> **Goal**
Please reproduce the records below, switching "top-left" to "upper-left" and leaving everything else unchanged.

Collected data entries:
◆ ◆ ◆

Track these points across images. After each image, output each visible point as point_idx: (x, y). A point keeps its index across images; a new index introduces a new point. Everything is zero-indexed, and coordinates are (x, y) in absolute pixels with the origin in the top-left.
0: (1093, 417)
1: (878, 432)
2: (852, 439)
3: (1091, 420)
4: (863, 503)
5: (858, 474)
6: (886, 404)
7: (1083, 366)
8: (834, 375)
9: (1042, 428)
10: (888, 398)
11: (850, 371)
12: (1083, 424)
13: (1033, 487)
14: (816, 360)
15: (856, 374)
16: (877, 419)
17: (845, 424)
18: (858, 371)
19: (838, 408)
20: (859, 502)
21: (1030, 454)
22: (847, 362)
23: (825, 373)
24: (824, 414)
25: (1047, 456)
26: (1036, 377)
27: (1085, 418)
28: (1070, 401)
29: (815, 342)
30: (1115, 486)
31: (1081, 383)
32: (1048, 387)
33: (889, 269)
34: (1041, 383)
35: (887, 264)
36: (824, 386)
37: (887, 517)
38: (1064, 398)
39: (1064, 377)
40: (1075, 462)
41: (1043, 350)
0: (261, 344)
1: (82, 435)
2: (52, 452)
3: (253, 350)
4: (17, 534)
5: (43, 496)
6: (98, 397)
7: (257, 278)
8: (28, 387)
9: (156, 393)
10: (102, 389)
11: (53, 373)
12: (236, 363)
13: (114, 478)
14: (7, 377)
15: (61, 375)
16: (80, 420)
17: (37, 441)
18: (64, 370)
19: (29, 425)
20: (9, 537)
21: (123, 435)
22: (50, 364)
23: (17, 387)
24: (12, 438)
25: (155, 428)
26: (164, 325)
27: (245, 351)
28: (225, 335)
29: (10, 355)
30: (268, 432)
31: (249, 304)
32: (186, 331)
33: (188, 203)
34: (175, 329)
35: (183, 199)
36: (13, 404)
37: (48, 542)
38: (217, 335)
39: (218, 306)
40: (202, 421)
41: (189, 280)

◆ ◆ ◆

> **Written solution**
Track these points across images. After each image, output each visible point as point_idx: (x, y). A point keeps its index across images; a new index introduces a new point. Everything is zero-indexed, and coordinates are (x, y) in absolute pixels with the origin in the upper-left.
0: (1093, 417)
1: (878, 432)
2: (852, 439)
3: (1091, 420)
4: (863, 503)
5: (858, 474)
6: (886, 404)
7: (1083, 366)
8: (834, 375)
9: (1042, 428)
10: (888, 398)
11: (850, 371)
12: (1083, 424)
13: (1033, 487)
14: (816, 360)
15: (856, 374)
16: (877, 419)
17: (845, 424)
18: (858, 371)
19: (838, 408)
20: (859, 502)
21: (1030, 454)
22: (847, 362)
23: (825, 373)
24: (824, 414)
25: (1047, 456)
26: (1036, 377)
27: (1085, 418)
28: (1070, 401)
29: (815, 342)
30: (1115, 486)
31: (1081, 383)
32: (1048, 387)
33: (889, 269)
34: (1041, 383)
35: (887, 264)
36: (824, 386)
37: (887, 517)
38: (1064, 398)
39: (1064, 377)
40: (1075, 462)
41: (1043, 350)
0: (261, 344)
1: (82, 435)
2: (52, 452)
3: (253, 350)
4: (17, 534)
5: (43, 496)
6: (98, 397)
7: (257, 278)
8: (28, 387)
9: (156, 393)
10: (102, 389)
11: (53, 373)
12: (236, 363)
13: (114, 478)
14: (7, 377)
15: (61, 375)
16: (80, 420)
17: (37, 441)
18: (64, 370)
19: (29, 425)
20: (9, 537)
21: (123, 435)
22: (50, 364)
23: (17, 387)
24: (12, 438)
25: (155, 428)
26: (164, 325)
27: (245, 351)
28: (225, 335)
29: (10, 355)
30: (268, 432)
31: (249, 304)
32: (186, 331)
33: (188, 203)
34: (175, 329)
35: (183, 199)
36: (13, 404)
37: (48, 542)
38: (217, 335)
39: (218, 306)
40: (202, 421)
41: (189, 280)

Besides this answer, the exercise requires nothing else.